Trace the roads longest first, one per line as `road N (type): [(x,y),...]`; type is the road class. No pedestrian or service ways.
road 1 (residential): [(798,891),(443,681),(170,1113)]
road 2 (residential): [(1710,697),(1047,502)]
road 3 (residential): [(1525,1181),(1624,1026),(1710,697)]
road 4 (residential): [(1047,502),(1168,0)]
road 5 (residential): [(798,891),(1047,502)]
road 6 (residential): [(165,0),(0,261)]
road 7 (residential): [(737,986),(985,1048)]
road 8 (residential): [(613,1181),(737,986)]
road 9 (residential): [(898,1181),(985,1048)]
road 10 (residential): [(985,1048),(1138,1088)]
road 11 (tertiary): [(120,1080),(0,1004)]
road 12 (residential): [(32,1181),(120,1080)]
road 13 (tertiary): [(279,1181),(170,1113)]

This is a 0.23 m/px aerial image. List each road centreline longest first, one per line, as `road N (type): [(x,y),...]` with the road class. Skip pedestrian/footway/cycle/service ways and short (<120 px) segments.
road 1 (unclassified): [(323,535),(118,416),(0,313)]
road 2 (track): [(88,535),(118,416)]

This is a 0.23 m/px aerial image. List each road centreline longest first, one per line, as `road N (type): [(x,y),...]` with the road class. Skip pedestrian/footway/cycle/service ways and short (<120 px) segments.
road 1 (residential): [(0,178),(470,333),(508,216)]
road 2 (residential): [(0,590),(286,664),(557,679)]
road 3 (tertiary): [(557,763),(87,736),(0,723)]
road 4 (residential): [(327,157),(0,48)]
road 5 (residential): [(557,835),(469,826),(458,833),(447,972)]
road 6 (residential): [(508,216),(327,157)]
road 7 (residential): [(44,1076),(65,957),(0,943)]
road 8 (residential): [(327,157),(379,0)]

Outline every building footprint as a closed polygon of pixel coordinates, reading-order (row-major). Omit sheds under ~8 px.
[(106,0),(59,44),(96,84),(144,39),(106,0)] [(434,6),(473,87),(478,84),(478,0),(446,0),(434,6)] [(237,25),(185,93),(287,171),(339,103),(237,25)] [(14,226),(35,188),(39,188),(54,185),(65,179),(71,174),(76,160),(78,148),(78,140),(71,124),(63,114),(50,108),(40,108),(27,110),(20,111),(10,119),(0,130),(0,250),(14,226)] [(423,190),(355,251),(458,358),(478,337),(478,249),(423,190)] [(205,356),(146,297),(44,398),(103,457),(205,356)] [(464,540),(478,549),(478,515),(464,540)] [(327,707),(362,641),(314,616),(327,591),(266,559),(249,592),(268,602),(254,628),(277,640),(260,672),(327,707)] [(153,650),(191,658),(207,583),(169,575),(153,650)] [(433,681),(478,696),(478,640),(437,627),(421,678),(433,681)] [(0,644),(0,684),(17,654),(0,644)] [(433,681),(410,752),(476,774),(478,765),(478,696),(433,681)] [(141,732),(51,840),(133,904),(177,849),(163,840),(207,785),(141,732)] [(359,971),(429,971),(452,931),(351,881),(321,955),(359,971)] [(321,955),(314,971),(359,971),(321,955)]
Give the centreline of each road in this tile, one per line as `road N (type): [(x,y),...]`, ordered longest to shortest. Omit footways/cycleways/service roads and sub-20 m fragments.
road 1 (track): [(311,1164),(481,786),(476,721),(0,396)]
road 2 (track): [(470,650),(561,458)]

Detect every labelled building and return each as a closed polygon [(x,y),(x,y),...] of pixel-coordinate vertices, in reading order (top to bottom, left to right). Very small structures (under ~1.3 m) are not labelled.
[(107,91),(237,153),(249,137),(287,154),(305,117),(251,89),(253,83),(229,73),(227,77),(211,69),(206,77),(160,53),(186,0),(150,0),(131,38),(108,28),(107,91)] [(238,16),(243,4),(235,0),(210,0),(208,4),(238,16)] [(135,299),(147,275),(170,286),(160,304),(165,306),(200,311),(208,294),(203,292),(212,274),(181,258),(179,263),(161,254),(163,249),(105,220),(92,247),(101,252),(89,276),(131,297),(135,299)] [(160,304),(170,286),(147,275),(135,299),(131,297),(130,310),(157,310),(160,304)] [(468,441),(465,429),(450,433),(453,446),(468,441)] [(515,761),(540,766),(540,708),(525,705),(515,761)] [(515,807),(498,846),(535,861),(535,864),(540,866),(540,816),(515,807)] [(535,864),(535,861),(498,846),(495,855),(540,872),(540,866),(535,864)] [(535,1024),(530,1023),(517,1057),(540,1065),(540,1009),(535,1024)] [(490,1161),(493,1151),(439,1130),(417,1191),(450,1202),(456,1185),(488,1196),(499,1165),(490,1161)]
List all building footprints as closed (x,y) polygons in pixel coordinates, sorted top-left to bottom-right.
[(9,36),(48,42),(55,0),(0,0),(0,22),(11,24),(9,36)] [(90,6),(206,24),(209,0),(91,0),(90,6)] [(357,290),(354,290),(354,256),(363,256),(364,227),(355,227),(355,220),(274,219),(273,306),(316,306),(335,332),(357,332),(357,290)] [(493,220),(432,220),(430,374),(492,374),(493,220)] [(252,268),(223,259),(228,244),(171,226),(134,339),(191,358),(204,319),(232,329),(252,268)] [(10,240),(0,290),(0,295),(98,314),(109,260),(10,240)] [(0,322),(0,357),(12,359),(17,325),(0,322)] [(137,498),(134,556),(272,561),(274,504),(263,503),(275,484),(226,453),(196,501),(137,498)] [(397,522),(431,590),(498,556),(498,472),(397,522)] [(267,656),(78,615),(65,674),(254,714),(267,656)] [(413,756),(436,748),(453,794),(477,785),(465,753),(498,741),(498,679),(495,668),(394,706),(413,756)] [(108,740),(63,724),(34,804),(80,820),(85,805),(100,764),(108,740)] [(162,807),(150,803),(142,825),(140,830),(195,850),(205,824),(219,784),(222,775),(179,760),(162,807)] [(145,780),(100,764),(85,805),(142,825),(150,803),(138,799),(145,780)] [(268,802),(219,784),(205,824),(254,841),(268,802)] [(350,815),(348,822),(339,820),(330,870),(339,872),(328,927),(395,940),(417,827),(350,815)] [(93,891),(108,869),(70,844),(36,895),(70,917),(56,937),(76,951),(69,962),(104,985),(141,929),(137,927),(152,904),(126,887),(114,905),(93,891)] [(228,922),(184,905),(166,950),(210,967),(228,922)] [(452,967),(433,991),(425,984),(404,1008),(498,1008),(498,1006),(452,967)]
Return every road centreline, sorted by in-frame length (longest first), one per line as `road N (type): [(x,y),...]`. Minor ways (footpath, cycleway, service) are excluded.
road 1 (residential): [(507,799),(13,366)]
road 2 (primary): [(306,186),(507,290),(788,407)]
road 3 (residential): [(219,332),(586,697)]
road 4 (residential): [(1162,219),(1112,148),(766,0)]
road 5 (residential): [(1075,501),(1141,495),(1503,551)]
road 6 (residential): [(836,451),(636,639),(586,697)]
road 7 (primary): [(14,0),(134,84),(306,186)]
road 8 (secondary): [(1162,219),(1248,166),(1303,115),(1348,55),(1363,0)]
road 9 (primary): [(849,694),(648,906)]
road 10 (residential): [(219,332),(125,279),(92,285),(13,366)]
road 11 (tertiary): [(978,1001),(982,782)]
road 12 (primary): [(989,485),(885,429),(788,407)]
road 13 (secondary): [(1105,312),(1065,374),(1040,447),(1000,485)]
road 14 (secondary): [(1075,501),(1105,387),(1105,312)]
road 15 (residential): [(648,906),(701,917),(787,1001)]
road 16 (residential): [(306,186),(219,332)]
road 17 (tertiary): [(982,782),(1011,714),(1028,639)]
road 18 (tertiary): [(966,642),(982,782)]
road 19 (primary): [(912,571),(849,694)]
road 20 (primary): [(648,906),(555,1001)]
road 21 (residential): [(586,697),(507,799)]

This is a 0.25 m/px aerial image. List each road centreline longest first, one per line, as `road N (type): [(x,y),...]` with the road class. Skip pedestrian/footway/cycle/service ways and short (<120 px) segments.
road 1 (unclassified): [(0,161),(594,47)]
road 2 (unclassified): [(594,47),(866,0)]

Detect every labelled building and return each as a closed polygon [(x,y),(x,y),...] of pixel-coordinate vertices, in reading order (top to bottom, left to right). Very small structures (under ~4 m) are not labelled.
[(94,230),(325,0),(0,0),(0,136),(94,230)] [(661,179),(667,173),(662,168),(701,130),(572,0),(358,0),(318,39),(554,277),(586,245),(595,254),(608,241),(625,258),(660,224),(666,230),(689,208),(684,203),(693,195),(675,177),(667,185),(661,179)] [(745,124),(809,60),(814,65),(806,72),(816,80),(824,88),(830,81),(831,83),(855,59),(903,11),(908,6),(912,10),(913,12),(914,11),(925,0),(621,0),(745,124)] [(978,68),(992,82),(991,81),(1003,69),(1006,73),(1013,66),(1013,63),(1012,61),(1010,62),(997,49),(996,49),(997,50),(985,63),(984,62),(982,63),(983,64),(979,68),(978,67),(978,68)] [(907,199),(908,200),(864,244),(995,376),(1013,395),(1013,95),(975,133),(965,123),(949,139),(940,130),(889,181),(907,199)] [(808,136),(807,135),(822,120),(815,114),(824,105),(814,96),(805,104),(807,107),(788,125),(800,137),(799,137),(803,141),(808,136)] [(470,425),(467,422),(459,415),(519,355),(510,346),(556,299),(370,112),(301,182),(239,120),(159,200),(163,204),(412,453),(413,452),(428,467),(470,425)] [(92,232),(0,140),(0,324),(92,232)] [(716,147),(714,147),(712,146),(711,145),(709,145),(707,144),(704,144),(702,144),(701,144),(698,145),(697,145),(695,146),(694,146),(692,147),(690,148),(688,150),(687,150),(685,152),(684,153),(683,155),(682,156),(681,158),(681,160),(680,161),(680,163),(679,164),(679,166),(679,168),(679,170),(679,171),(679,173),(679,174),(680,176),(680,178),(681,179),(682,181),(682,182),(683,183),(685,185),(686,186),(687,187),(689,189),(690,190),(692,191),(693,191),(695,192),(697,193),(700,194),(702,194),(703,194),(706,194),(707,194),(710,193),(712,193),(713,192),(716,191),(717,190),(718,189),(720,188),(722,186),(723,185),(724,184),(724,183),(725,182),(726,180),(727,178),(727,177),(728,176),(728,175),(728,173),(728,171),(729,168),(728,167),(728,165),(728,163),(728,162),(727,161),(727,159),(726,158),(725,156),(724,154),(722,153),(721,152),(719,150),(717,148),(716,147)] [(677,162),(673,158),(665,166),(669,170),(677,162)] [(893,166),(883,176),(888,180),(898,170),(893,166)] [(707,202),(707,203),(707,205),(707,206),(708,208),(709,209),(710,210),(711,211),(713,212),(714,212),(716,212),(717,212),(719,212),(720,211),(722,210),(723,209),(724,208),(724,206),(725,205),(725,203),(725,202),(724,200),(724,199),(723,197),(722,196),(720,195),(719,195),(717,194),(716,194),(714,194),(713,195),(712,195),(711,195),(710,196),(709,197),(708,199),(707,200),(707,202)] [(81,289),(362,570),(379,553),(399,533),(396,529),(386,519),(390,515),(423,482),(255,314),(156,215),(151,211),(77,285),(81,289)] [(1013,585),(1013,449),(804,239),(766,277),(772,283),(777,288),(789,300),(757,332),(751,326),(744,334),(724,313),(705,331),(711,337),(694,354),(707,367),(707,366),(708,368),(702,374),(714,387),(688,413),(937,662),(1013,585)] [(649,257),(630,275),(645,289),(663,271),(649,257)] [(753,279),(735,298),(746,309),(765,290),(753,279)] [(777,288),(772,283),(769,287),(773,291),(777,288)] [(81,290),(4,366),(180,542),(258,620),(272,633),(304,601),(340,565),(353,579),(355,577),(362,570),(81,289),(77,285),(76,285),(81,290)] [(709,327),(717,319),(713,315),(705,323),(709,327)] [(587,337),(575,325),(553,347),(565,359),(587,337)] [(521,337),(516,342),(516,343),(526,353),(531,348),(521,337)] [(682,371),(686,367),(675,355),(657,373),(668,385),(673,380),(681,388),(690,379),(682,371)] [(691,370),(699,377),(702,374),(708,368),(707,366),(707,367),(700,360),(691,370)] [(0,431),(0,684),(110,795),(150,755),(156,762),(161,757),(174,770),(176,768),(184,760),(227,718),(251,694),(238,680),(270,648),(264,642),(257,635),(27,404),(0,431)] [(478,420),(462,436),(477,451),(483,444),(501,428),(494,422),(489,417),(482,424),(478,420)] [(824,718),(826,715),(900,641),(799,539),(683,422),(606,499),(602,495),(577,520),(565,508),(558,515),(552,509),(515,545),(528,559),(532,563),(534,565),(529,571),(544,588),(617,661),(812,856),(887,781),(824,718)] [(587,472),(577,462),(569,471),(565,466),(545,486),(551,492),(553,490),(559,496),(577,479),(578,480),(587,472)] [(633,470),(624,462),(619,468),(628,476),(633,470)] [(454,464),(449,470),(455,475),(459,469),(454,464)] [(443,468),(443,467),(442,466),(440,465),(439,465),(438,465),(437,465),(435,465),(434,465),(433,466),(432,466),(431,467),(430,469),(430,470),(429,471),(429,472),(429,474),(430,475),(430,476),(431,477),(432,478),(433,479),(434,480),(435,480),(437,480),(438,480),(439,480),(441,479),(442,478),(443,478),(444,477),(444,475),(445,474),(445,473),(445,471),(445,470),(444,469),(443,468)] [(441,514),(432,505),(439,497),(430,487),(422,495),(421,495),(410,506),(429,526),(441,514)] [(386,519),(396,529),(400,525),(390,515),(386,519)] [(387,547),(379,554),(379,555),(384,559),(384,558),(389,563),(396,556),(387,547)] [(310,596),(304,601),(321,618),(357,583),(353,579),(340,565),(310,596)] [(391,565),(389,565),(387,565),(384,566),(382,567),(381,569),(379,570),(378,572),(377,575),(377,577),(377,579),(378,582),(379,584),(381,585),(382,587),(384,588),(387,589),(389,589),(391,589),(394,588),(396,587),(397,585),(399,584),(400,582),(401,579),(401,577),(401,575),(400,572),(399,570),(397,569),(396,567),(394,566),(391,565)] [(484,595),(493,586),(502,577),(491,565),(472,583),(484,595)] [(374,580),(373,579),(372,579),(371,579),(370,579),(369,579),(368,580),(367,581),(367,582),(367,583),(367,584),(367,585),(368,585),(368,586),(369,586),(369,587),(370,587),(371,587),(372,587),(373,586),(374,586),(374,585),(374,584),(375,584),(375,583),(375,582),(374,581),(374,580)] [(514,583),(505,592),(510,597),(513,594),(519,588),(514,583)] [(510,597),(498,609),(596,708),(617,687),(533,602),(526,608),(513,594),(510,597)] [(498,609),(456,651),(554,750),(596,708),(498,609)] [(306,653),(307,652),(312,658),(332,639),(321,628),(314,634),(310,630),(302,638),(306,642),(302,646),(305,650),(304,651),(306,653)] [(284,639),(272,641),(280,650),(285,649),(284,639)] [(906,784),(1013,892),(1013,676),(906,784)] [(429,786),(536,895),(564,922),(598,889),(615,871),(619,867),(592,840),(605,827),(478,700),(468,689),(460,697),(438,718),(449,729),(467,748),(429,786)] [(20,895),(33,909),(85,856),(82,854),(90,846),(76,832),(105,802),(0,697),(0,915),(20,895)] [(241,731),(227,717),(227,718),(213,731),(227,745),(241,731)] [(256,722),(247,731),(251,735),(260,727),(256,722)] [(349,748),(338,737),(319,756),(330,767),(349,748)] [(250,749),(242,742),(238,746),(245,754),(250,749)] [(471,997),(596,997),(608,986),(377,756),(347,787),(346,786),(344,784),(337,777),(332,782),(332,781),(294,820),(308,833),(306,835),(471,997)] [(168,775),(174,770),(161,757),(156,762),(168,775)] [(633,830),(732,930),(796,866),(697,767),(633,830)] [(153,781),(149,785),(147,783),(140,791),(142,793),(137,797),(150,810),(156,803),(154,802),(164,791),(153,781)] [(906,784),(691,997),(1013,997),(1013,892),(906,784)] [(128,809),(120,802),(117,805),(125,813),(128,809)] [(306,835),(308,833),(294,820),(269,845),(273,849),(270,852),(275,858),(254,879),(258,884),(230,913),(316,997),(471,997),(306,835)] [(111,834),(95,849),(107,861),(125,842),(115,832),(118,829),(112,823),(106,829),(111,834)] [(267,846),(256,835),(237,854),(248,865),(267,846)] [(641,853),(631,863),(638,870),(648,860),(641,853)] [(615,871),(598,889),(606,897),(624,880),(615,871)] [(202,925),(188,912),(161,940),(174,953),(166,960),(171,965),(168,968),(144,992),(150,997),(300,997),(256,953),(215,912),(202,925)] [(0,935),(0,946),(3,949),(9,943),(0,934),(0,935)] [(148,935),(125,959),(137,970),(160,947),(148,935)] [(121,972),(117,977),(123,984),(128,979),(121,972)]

→ Task to carry out
Return each line of the material in which the string "left" can be found.

→ Your solution
Detect every labelled building and return each as a closed polygon [(x,y),(x,y),...] of pixel-coordinate vertices, in reading order (top to bottom, left to right). Very small structures (under ~1.3 m) are not labelled.
List all building footprints as closed (x,y) polygons in pixel coordinates, sorted top-left to bottom-right.
Detect every labelled building and return each as a closed polygon [(x,y),(x,y),...] of pixel-coordinate vertices, in reading order (top to bottom, left to right). Very small structures (under ~4 m) are not labelled.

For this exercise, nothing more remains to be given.